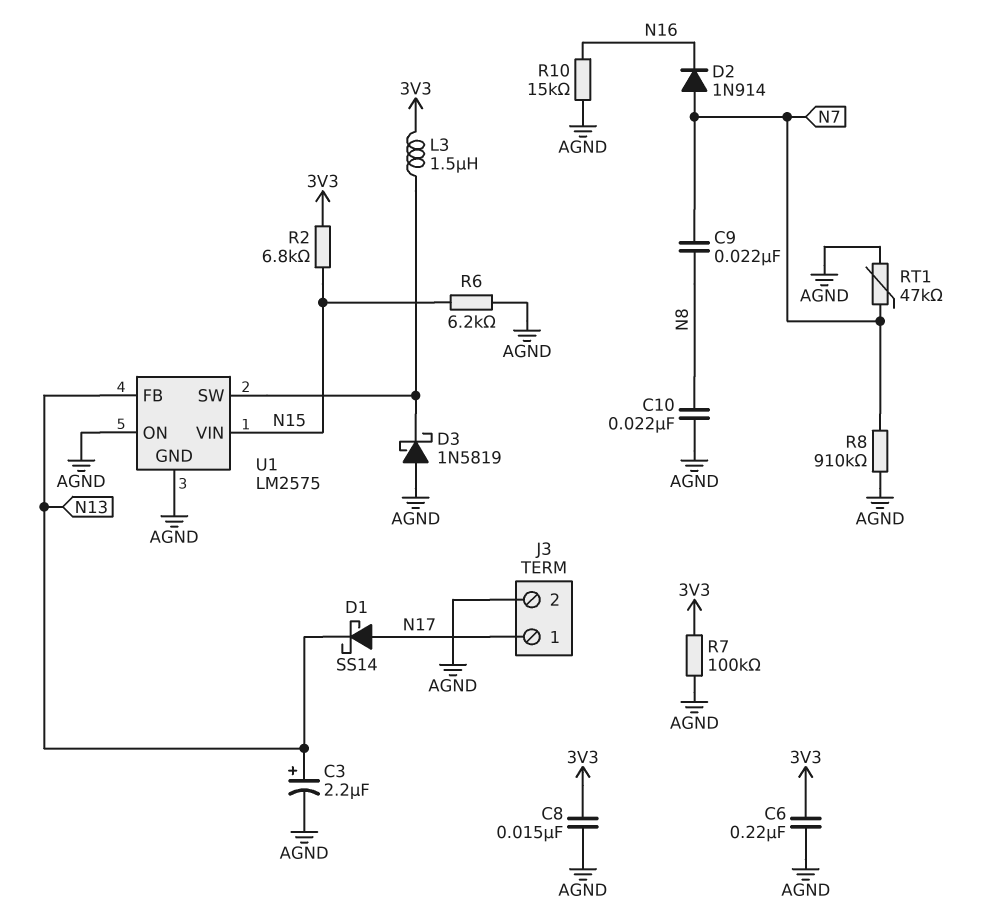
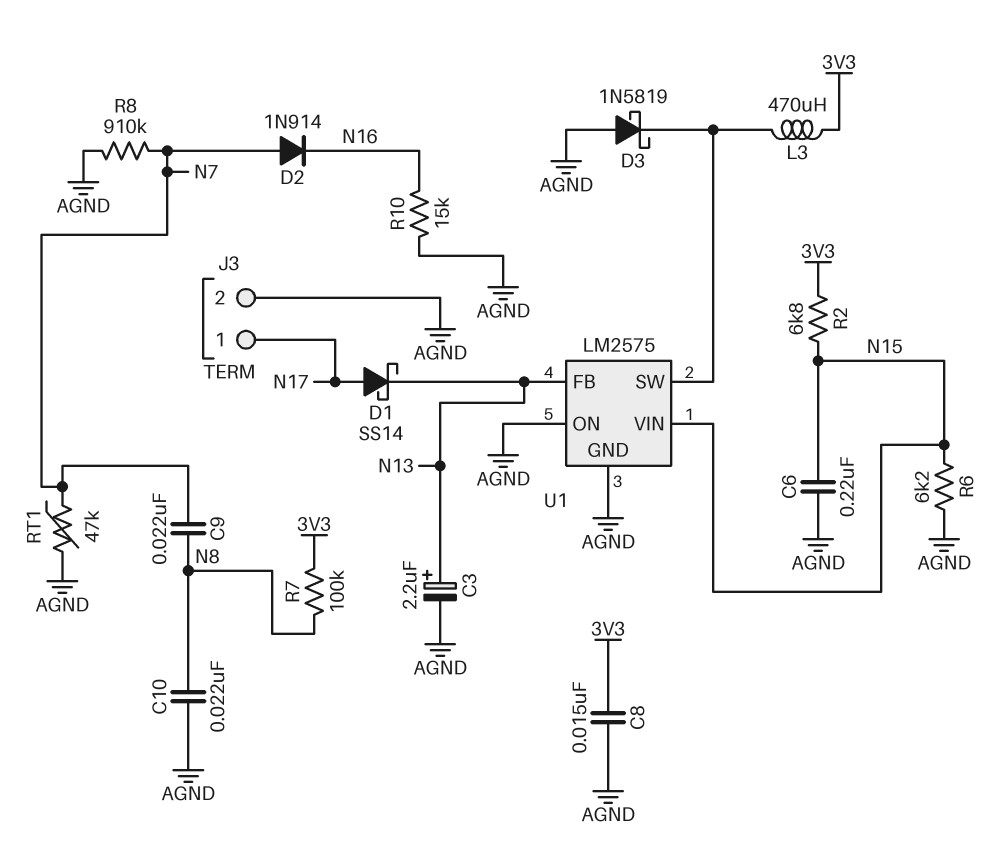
C6: 220nF (3V3, AGND) -> 220nF (AGND, N15)
L3: 1.5uH (3V3, U1/SW) -> 470uH (3V3, U1/SW)
R7: 100k (3V3, AGND) -> 100k (3V3, N8)

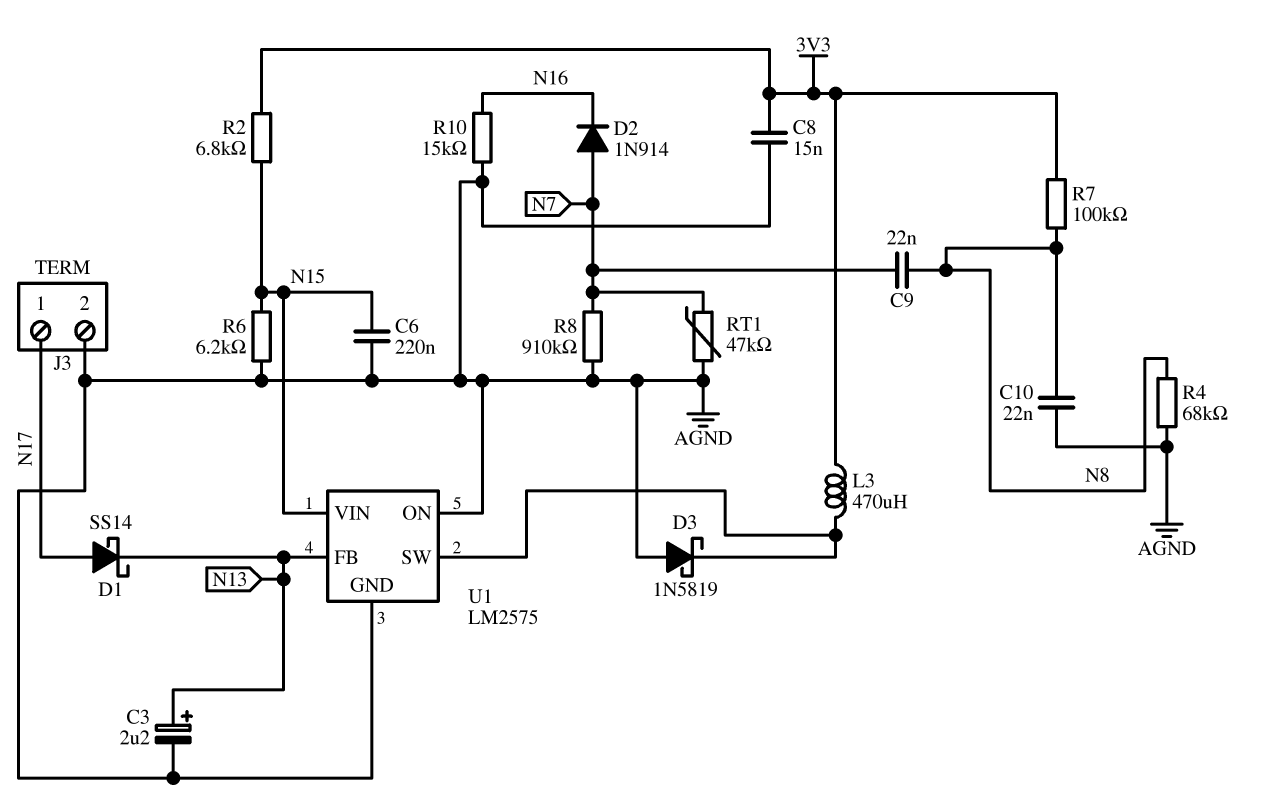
R4: none -> 68k (AGND, N8)

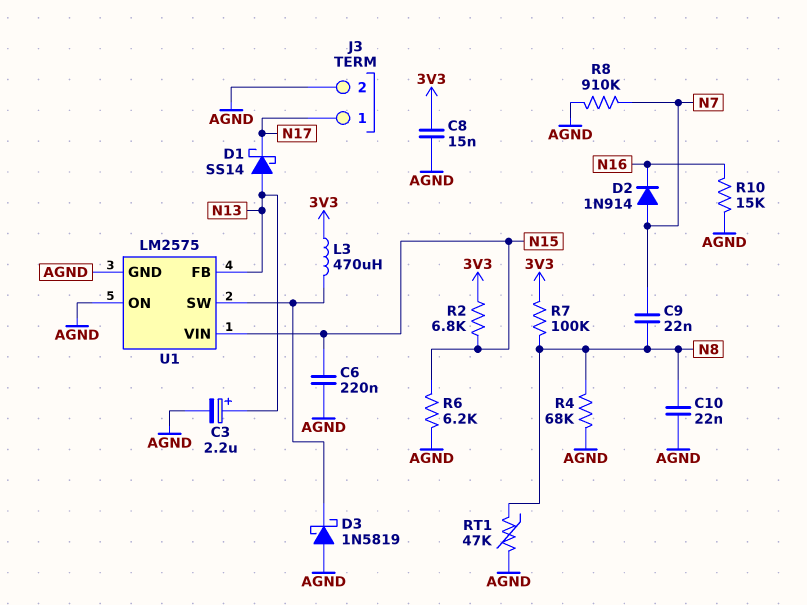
D1: schottky SS14 (A N17, K N13) -> schottky SS14 (A N13, K N17)
RT1: 47k (AGND, N7) -> 47k (AGND, N8)

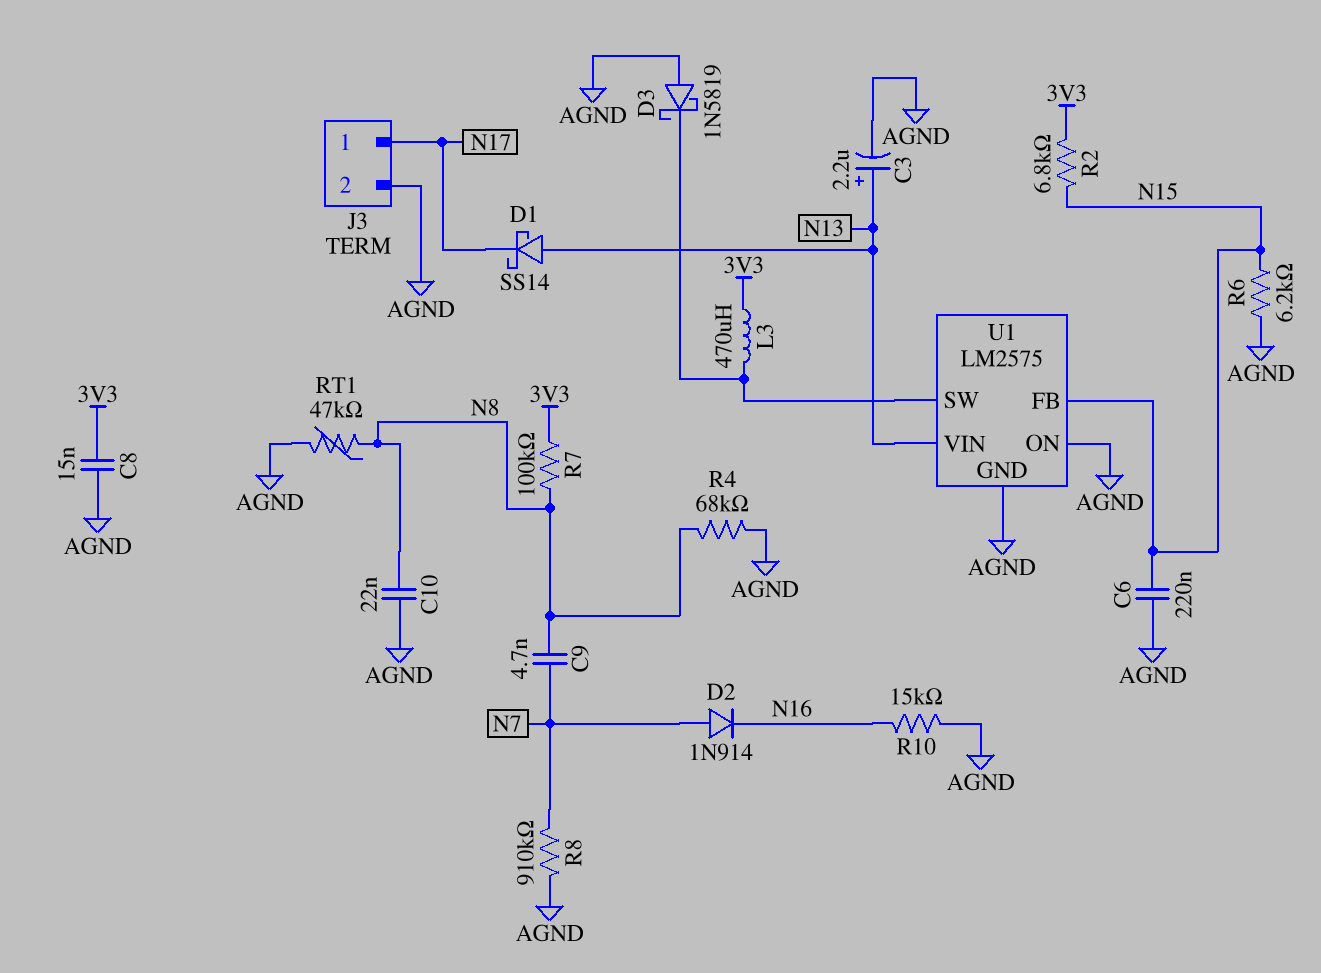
C9: 22nF (N7, N8) -> 4.7nF (N7, N8)
U1 pin FB: N13 -> N15
U1 pin VIN: N15 -> N13

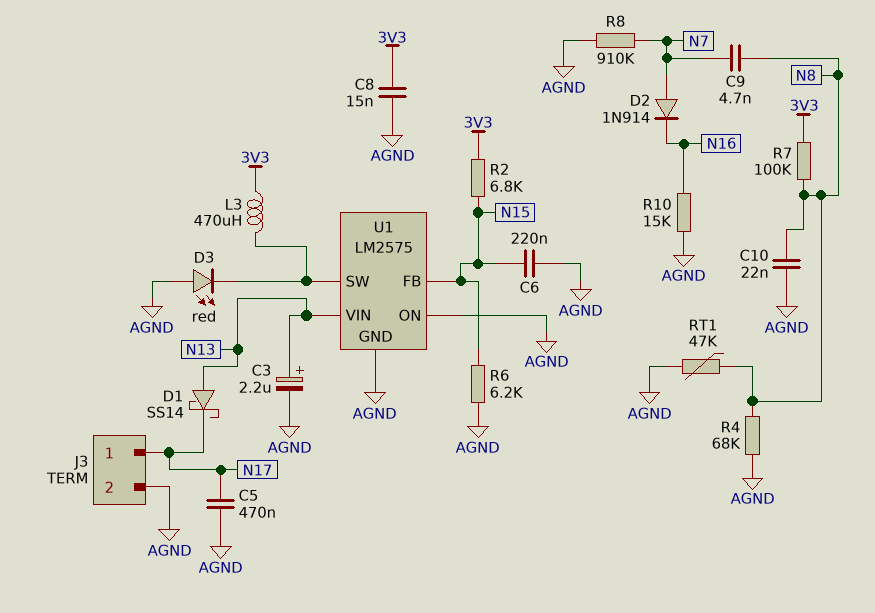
C5: none -> 470nF (AGND, N17)
D3: schottky 1N5819 (A AGND, K U1/SW) -> LED red (A AGND, K U1/SW)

--------------------

→ WORK REQUEST: Copy out each line of the data that includes the string "schottky".

→ EXERCISE SOLUTION:
D1: schottky SS14 (A N17, K N13) -> schottky SS14 (A N13, K N17)
D3: schottky 1N5819 (A AGND, K U1/SW) -> LED red (A AGND, K U1/SW)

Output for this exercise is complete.